Try it: For the entries below, the result should be an exact transcription of the lines from the one with "green pencil [48,158,125,251]" up to and including the one with "red pencil [372,52,519,87]", and only those.

Data to examine:
========================================
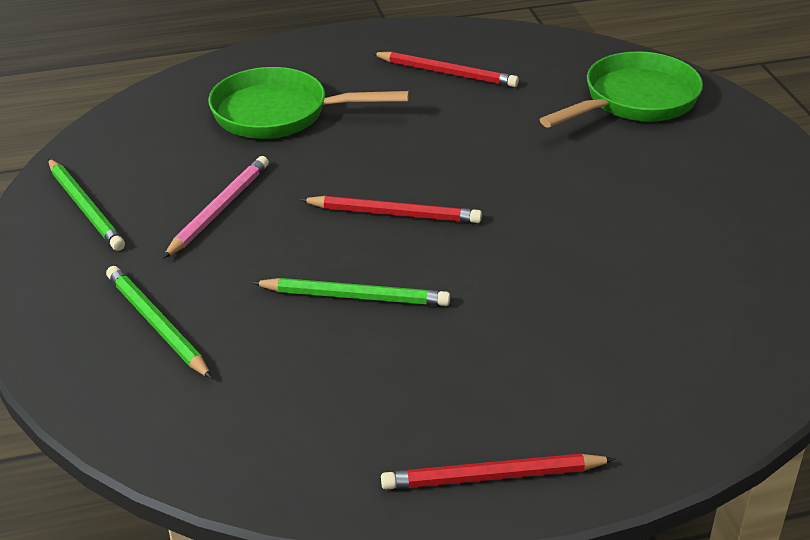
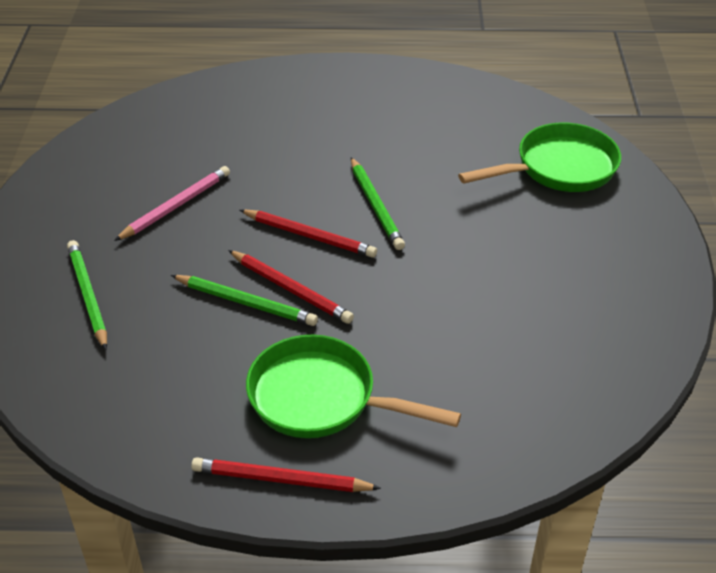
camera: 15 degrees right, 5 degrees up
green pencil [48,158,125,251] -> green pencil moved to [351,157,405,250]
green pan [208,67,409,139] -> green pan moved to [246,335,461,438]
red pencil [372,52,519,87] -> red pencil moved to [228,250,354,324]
========================================
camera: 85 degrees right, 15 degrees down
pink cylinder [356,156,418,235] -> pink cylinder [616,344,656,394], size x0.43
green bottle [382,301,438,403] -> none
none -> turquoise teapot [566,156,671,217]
========================================
Solution to this problem:
green pencil [48,158,125,251] -> green pencil moved to [351,157,405,250]
green pan [208,67,409,139] -> green pan moved to [246,335,461,438]
red pencil [372,52,519,87] -> red pencil moved to [228,250,354,324]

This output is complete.